Supplied material: Begin
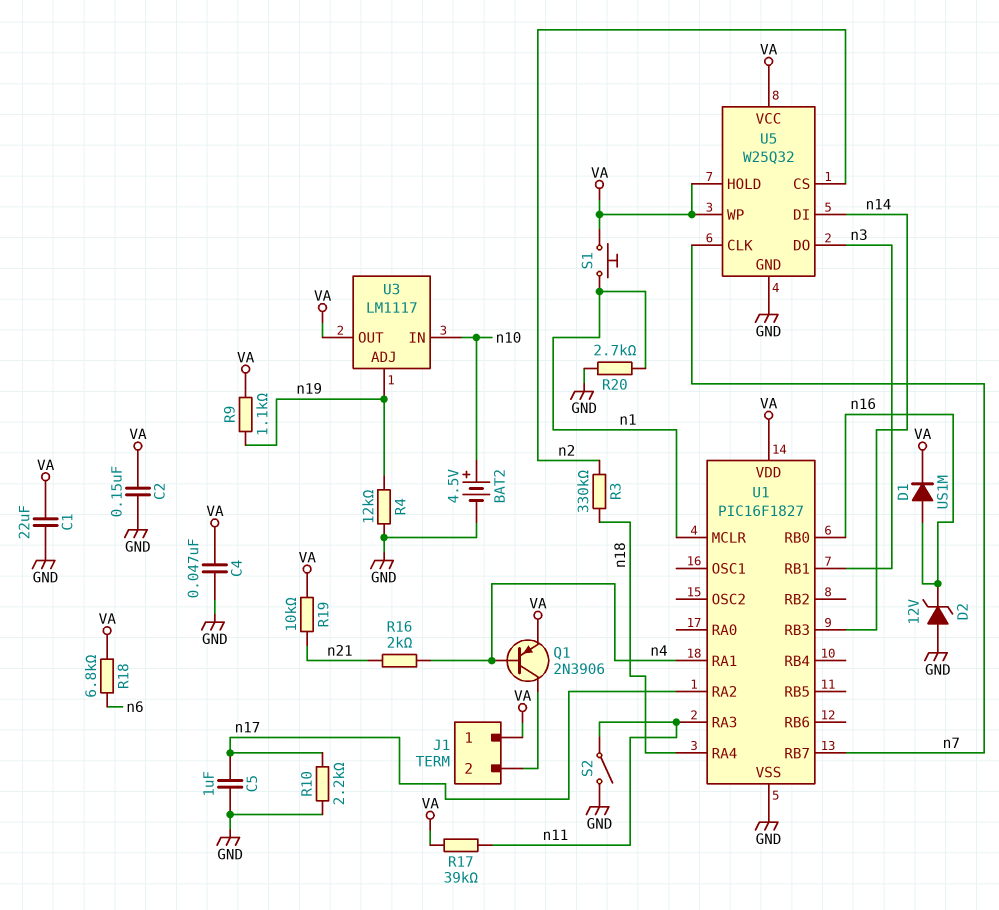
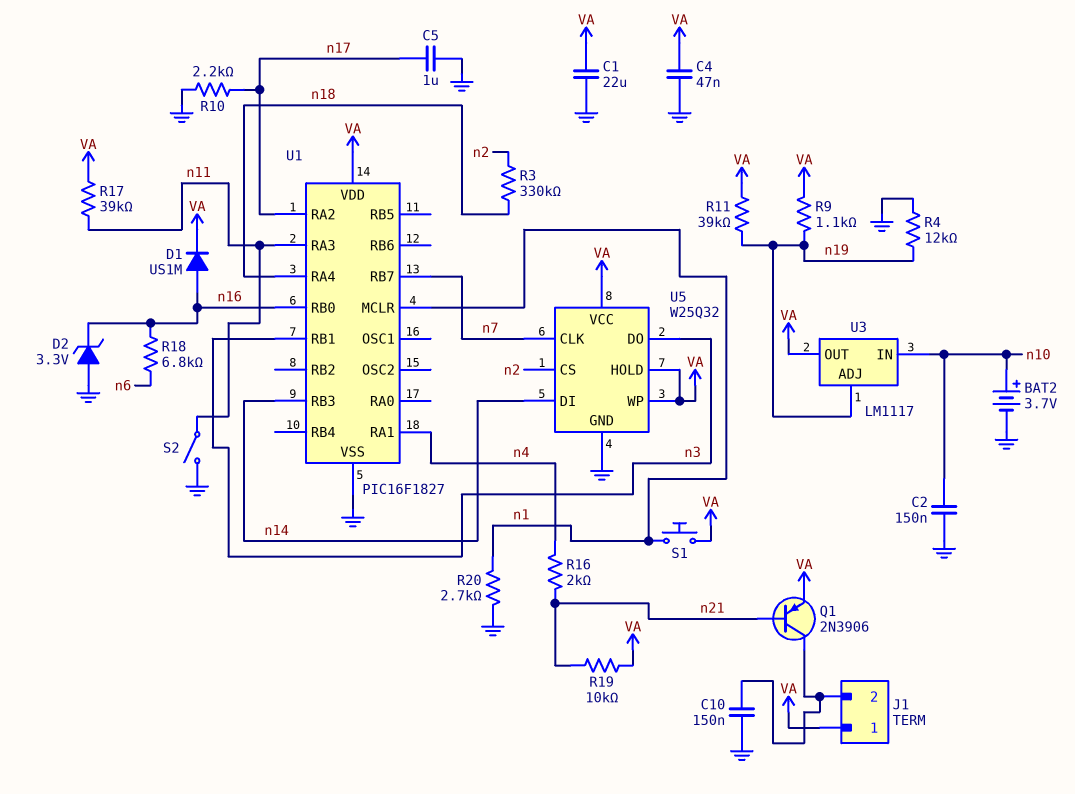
BAT2: 4.5V (plus n10, minus GND) -> 3.7V (plus n10, minus GND)
C2: 150nF (GND, VA) -> 150nF (GND, n10)
C10: none -> 150nF (GND, J1/2)
D2: zener 12V (A GND, K n16) -> zener 3.3V (A GND, K n16)
Q1: PNP 2N3906 (B n4, C J1/2, E VA) -> PNP 2N3906 (B n21, C J1/2, E VA)
R11: none -> 39k (VA, n19)
R18: 6.8k (VA, n6) -> 6.8k (n6, n16)

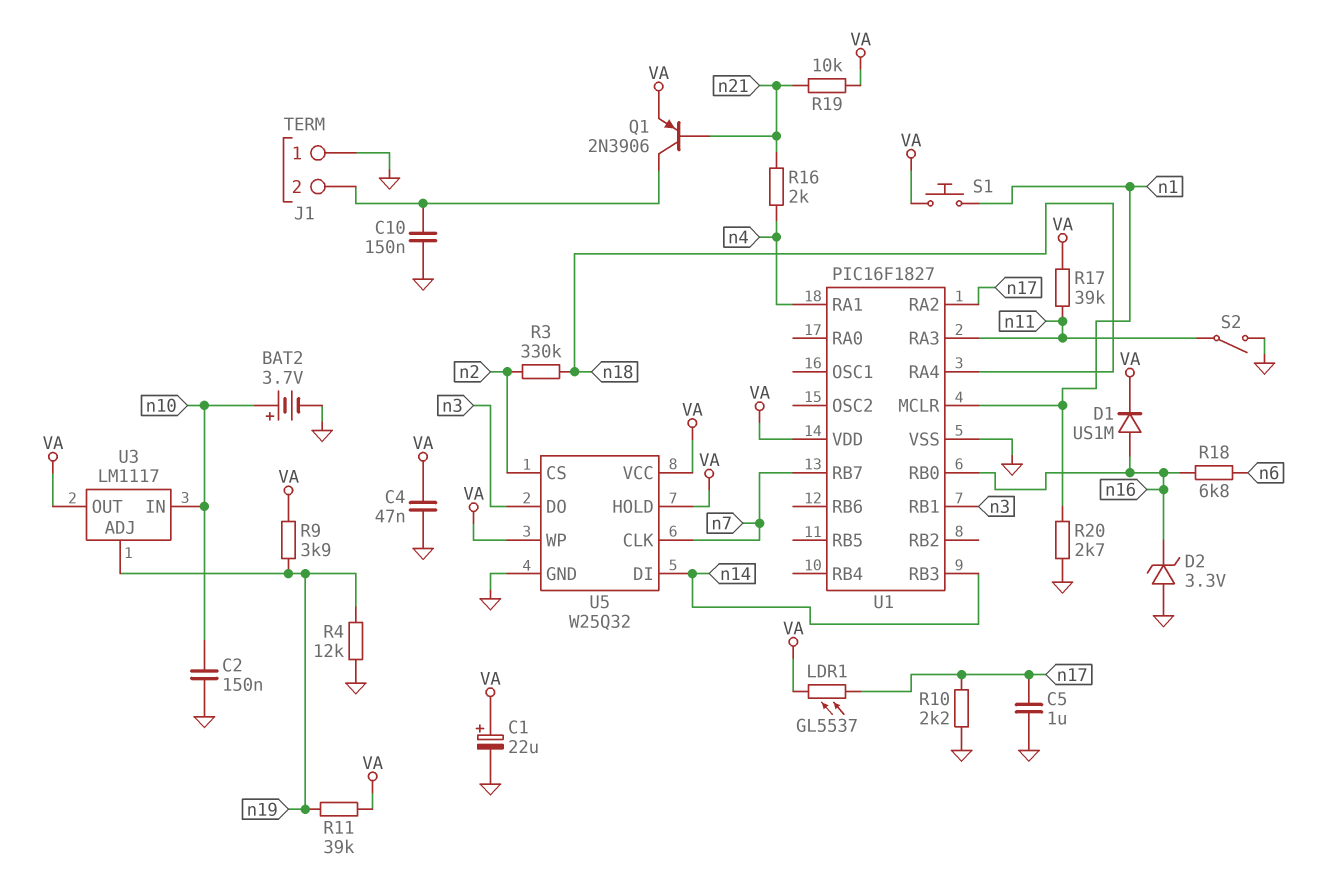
C1: 22uF (GND, VA) -> 22uF (plus VA, minus GND)
J1 pin 1: VA -> GND
LDR1: none -> GL5537 (VA, n17)
R9: 1.1k (VA, n19) -> 3.9k (VA, n19)

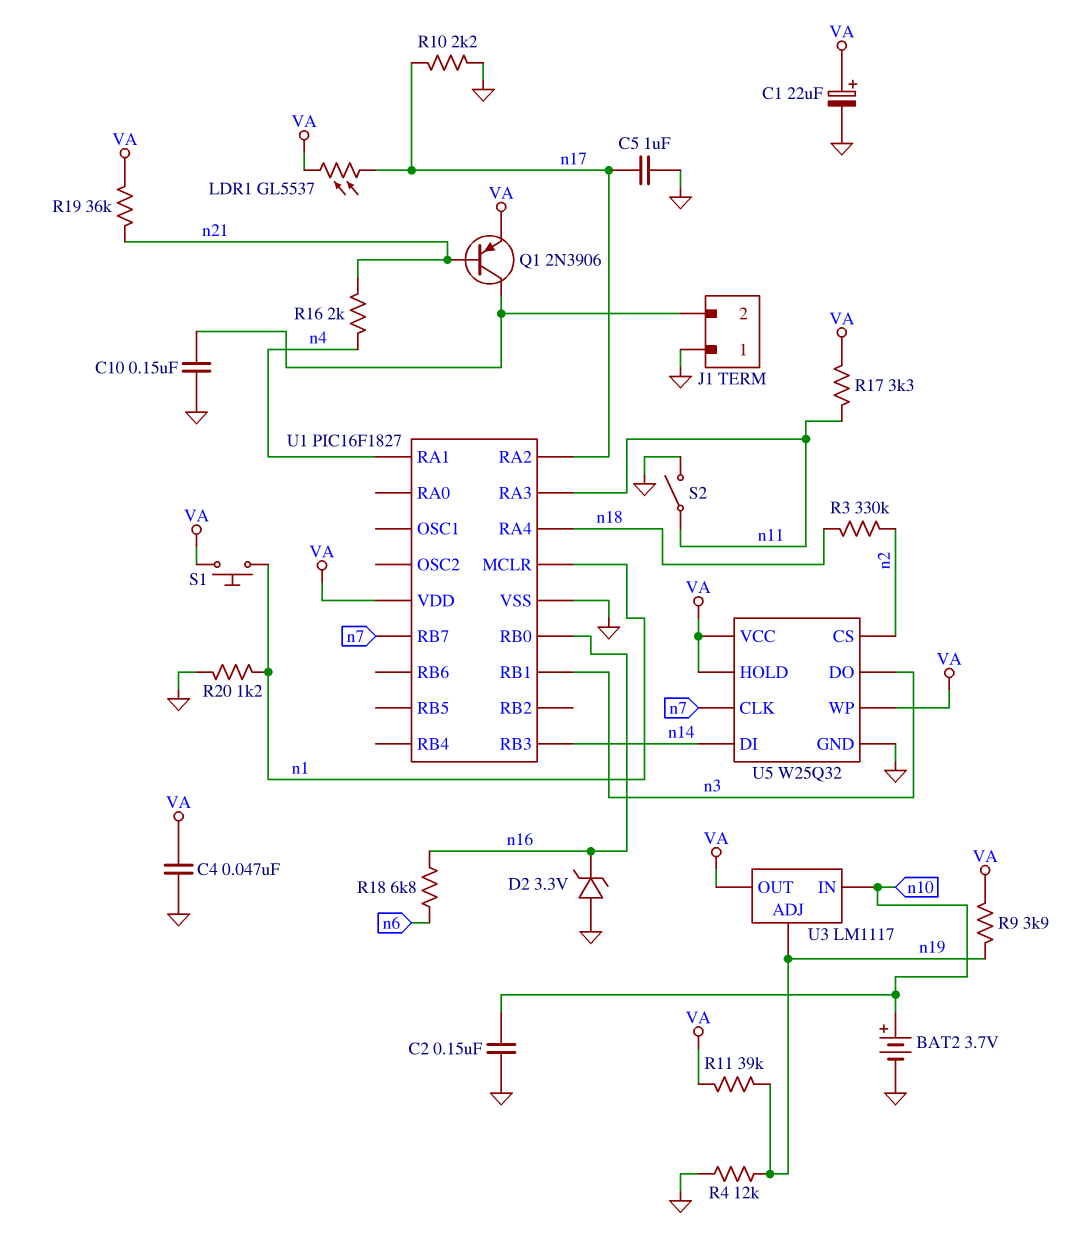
D1: diode US1M (A n16, K VA) -> none
R17: 39k (VA, n11) -> 3.3k (VA, n11)
R19: 10k (VA, n21) -> 36k (VA, n21)
R20: 2.7k (GND, n1) -> 1.2k (GND, n1)

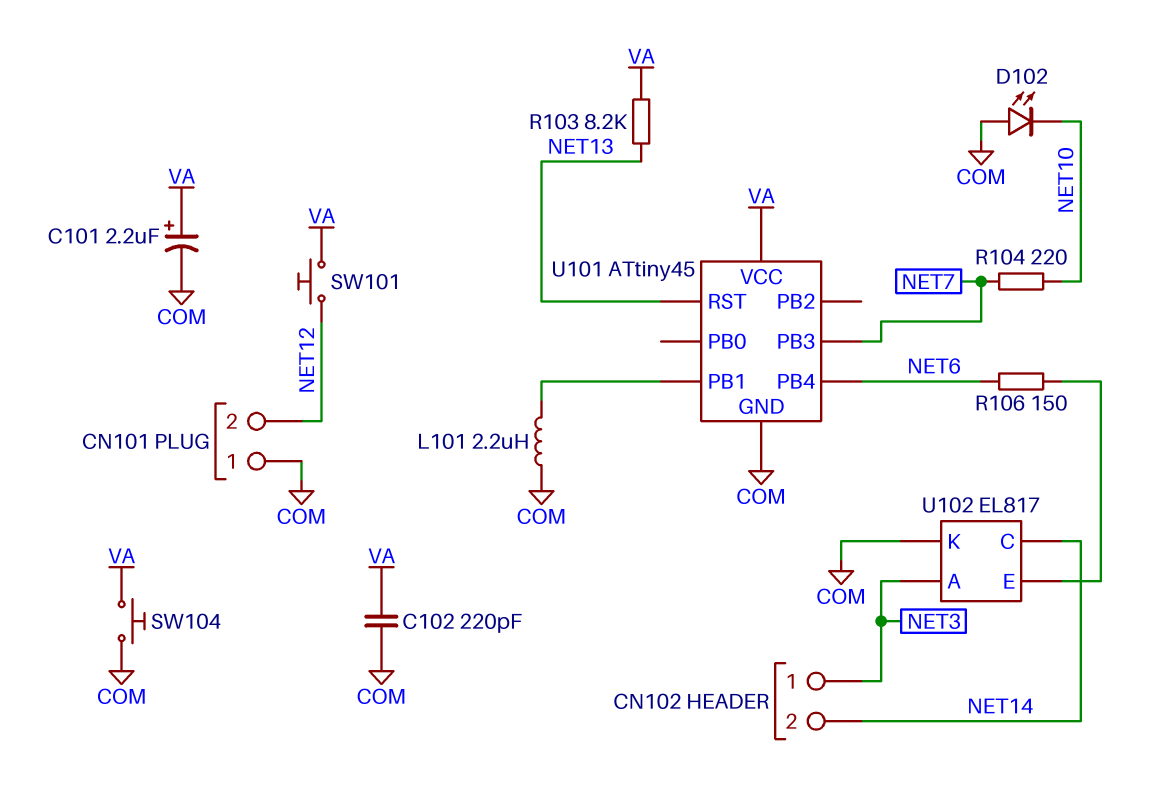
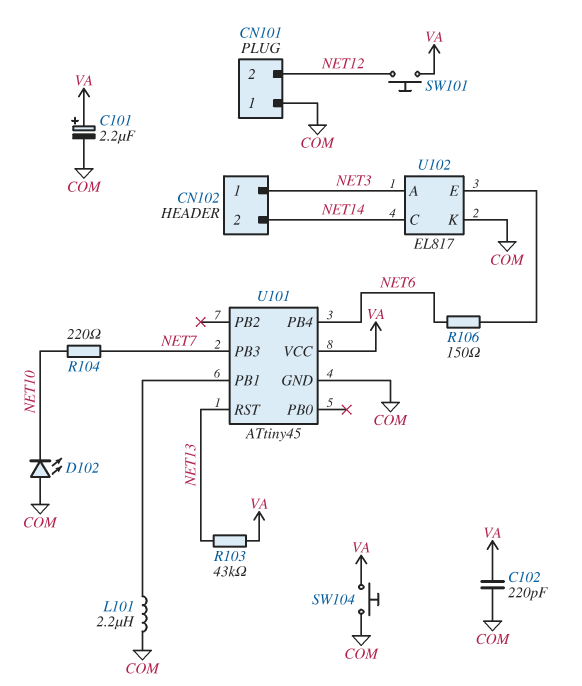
R103: 8.2k (NET13, VA) -> 43k (NET13, VA)

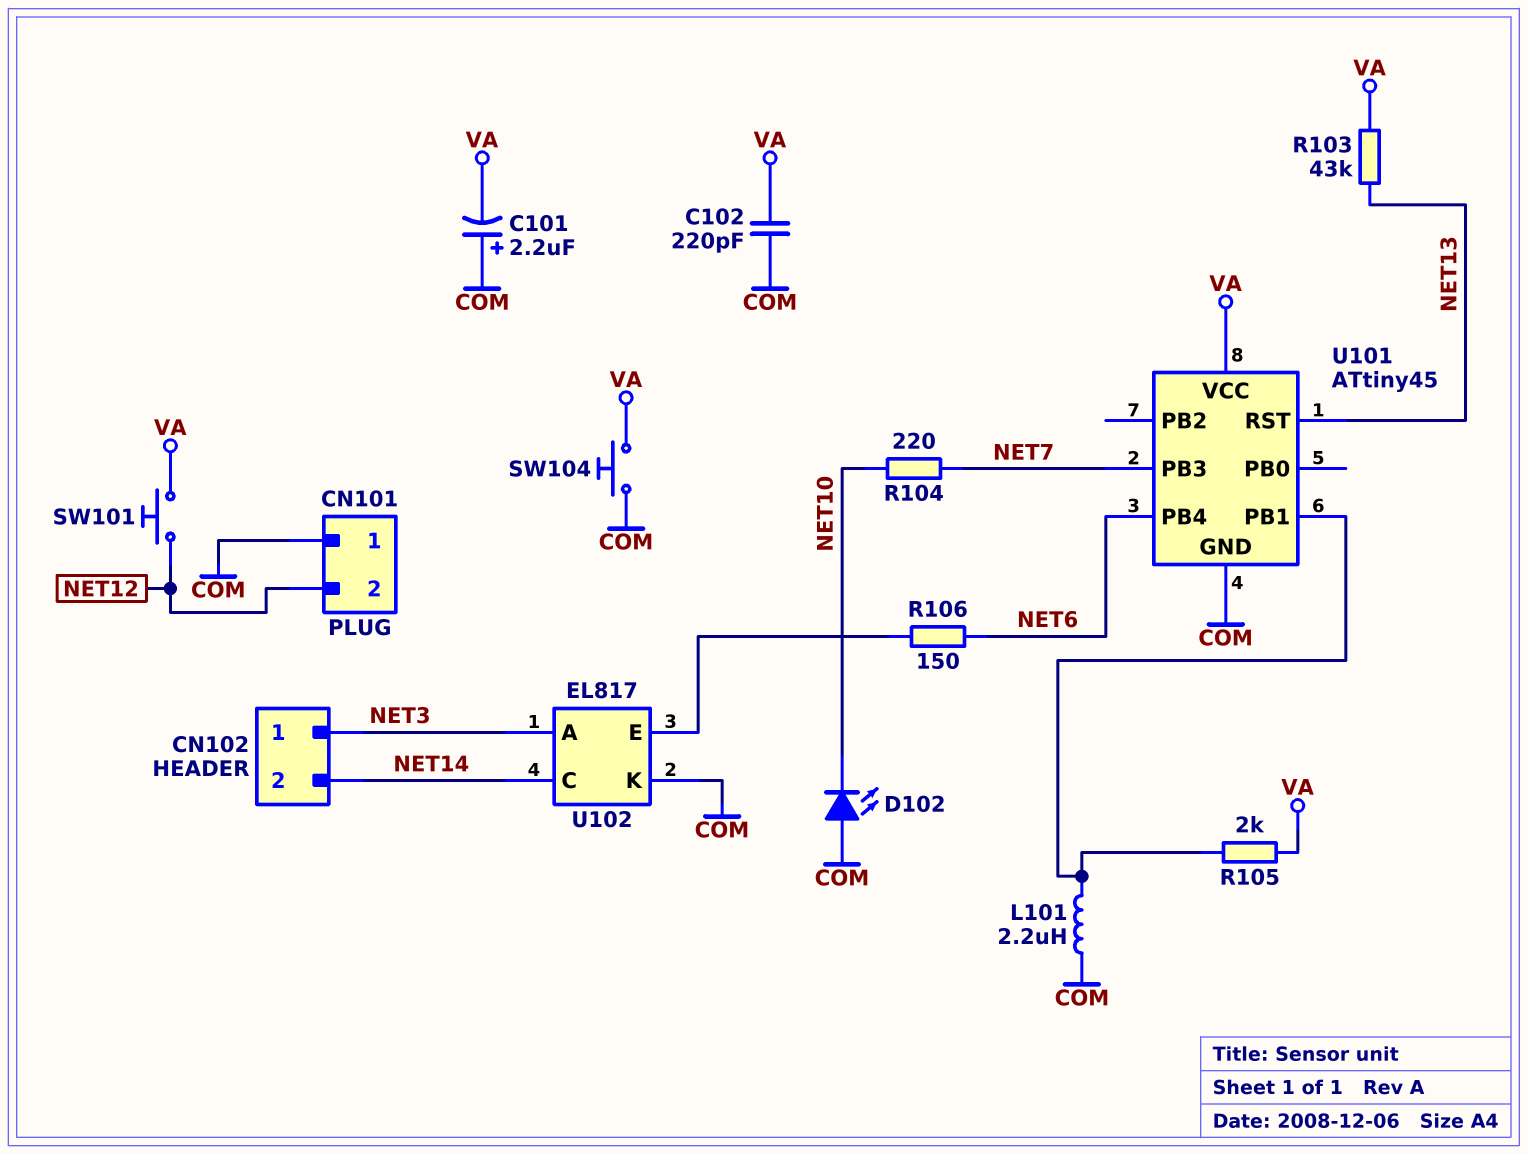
C101: 2.2uF (plus VA, minus COM) -> 2.2uF (plus COM, minus VA)
R105: none -> 2k (U101/PB1, VA)

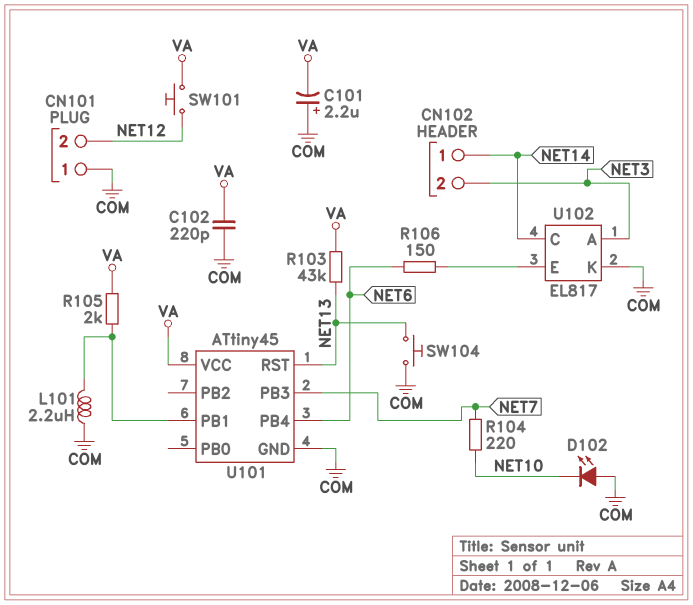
CN102 pin 1: NET3 -> NET14
CN102 pin 2: NET14 -> NET3
SW104: button (COM, VA) -> button (COM, NET13)

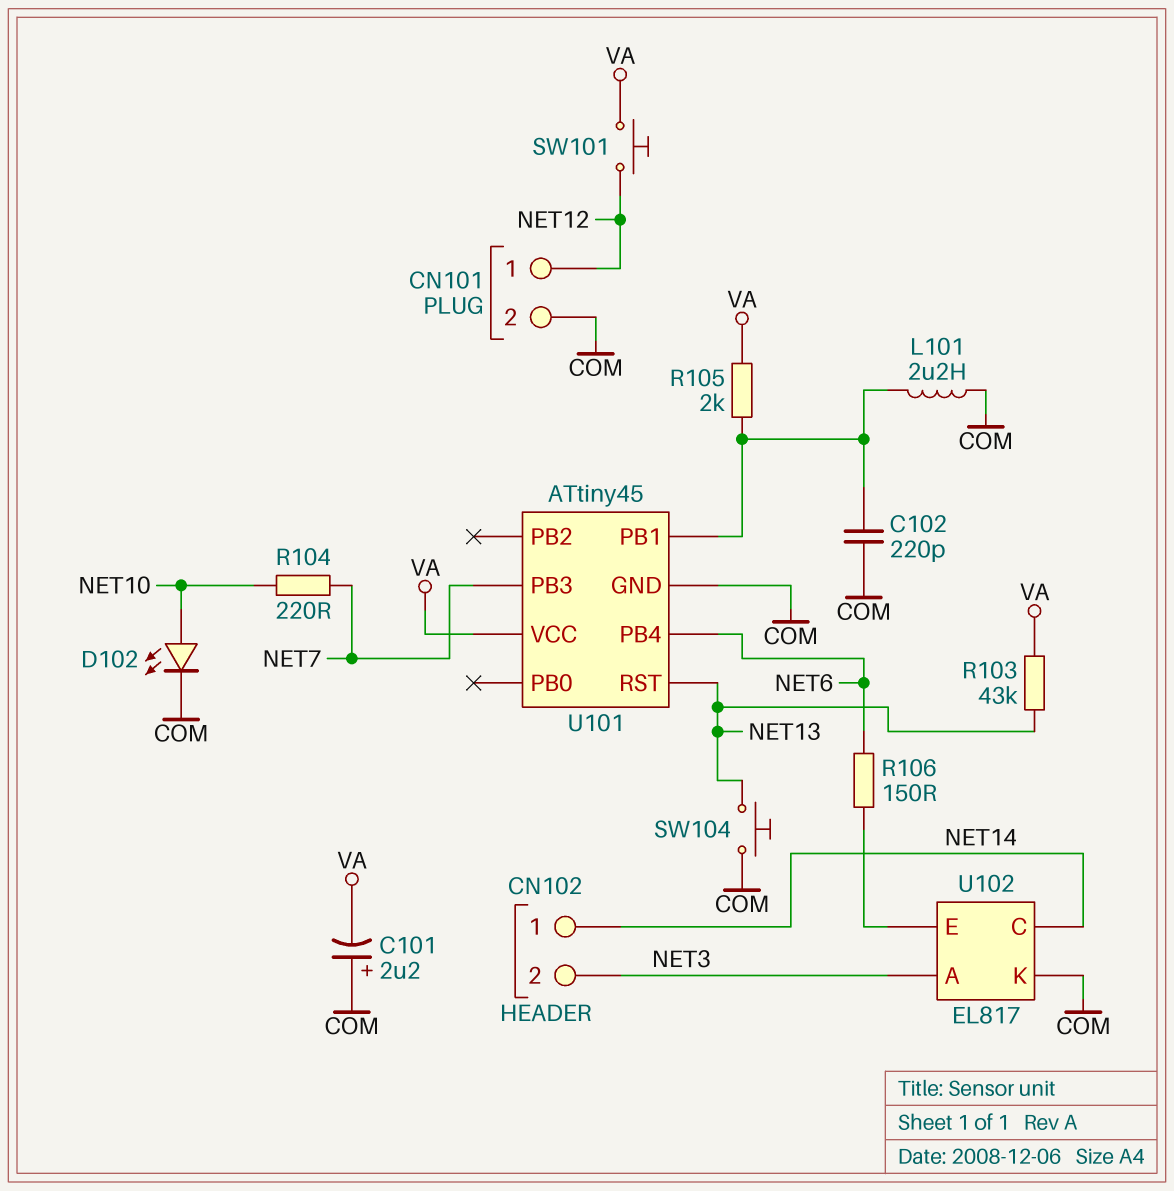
C102: 220pF (COM, VA) -> 220pF (COM, U101/PB1)
CN101 pin 1: COM -> NET12
CN101 pin 2: NET12 -> COM
D102: LED (A COM, K NET10) -> LED (A NET10, K COM)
Supplied material: End
### Problem to solve:
Search the listing above for the string "minus" and copy each line that has it.

### Your response:
BAT2: 4.5V (plus n10, minus GND) -> 3.7V (plus n10, minus GND)
C1: 22uF (GND, VA) -> 22uF (plus VA, minus GND)
C101: 2.2uF (plus VA, minus COM) -> 2.2uF (plus COM, minus VA)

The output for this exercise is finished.